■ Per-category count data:

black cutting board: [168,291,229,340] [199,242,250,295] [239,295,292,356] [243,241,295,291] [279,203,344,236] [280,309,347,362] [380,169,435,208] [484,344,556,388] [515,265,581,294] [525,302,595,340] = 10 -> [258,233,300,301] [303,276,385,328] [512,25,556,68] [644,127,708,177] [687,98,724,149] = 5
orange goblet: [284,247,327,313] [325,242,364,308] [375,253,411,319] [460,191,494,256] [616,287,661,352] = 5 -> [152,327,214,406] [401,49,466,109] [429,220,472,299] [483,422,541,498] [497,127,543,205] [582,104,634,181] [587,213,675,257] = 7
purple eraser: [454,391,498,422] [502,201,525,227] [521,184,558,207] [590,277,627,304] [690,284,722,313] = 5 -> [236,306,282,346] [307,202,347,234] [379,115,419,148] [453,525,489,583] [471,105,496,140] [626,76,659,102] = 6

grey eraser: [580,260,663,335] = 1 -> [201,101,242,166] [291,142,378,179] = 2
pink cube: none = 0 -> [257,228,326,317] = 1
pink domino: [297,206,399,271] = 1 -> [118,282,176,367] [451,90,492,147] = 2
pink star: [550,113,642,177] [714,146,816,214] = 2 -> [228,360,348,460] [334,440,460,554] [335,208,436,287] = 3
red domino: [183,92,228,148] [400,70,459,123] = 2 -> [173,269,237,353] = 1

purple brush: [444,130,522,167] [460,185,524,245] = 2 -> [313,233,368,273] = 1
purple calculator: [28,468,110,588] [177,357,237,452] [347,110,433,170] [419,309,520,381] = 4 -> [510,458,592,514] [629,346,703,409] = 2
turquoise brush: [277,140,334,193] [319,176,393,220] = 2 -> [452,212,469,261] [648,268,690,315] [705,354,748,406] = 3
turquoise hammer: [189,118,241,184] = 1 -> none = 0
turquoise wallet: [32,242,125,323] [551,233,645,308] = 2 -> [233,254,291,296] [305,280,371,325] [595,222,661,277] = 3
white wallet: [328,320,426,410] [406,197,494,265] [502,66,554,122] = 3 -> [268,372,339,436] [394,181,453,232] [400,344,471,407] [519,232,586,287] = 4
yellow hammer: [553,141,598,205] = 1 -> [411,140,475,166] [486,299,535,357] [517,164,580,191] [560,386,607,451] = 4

■ WHAT TO PRODUCE: Return every record in full, word for word.

■ EXPECTED OUTPUT:
black cutting board: [168,291,229,340] [199,242,250,295] [239,295,292,356] [243,241,295,291] [279,203,344,236] [280,309,347,362] [380,169,435,208] [484,344,556,388] [515,265,581,294] [525,302,595,340] = 10 -> [258,233,300,301] [303,276,385,328] [512,25,556,68] [644,127,708,177] [687,98,724,149] = 5
orange goblet: [284,247,327,313] [325,242,364,308] [375,253,411,319] [460,191,494,256] [616,287,661,352] = 5 -> [152,327,214,406] [401,49,466,109] [429,220,472,299] [483,422,541,498] [497,127,543,205] [582,104,634,181] [587,213,675,257] = 7
purple eraser: [454,391,498,422] [502,201,525,227] [521,184,558,207] [590,277,627,304] [690,284,722,313] = 5 -> [236,306,282,346] [307,202,347,234] [379,115,419,148] [453,525,489,583] [471,105,496,140] [626,76,659,102] = 6

grey eraser: [580,260,663,335] = 1 -> [201,101,242,166] [291,142,378,179] = 2
pink cube: none = 0 -> [257,228,326,317] = 1
pink domino: [297,206,399,271] = 1 -> [118,282,176,367] [451,90,492,147] = 2
pink star: [550,113,642,177] [714,146,816,214] = 2 -> [228,360,348,460] [334,440,460,554] [335,208,436,287] = 3
red domino: [183,92,228,148] [400,70,459,123] = 2 -> [173,269,237,353] = 1

purple brush: [444,130,522,167] [460,185,524,245] = 2 -> [313,233,368,273] = 1
purple calculator: [28,468,110,588] [177,357,237,452] [347,110,433,170] [419,309,520,381] = 4 -> [510,458,592,514] [629,346,703,409] = 2
turquoise brush: [277,140,334,193] [319,176,393,220] = 2 -> [452,212,469,261] [648,268,690,315] [705,354,748,406] = 3
turquoise hammer: [189,118,241,184] = 1 -> none = 0
turquoise wallet: [32,242,125,323] [551,233,645,308] = 2 -> [233,254,291,296] [305,280,371,325] [595,222,661,277] = 3
white wallet: [328,320,426,410] [406,197,494,265] [502,66,554,122] = 3 -> [268,372,339,436] [394,181,453,232] [400,344,471,407] [519,232,586,287] = 4
yellow hammer: [553,141,598,205] = 1 -> [411,140,475,166] [486,299,535,357] [517,164,580,191] [560,386,607,451] = 4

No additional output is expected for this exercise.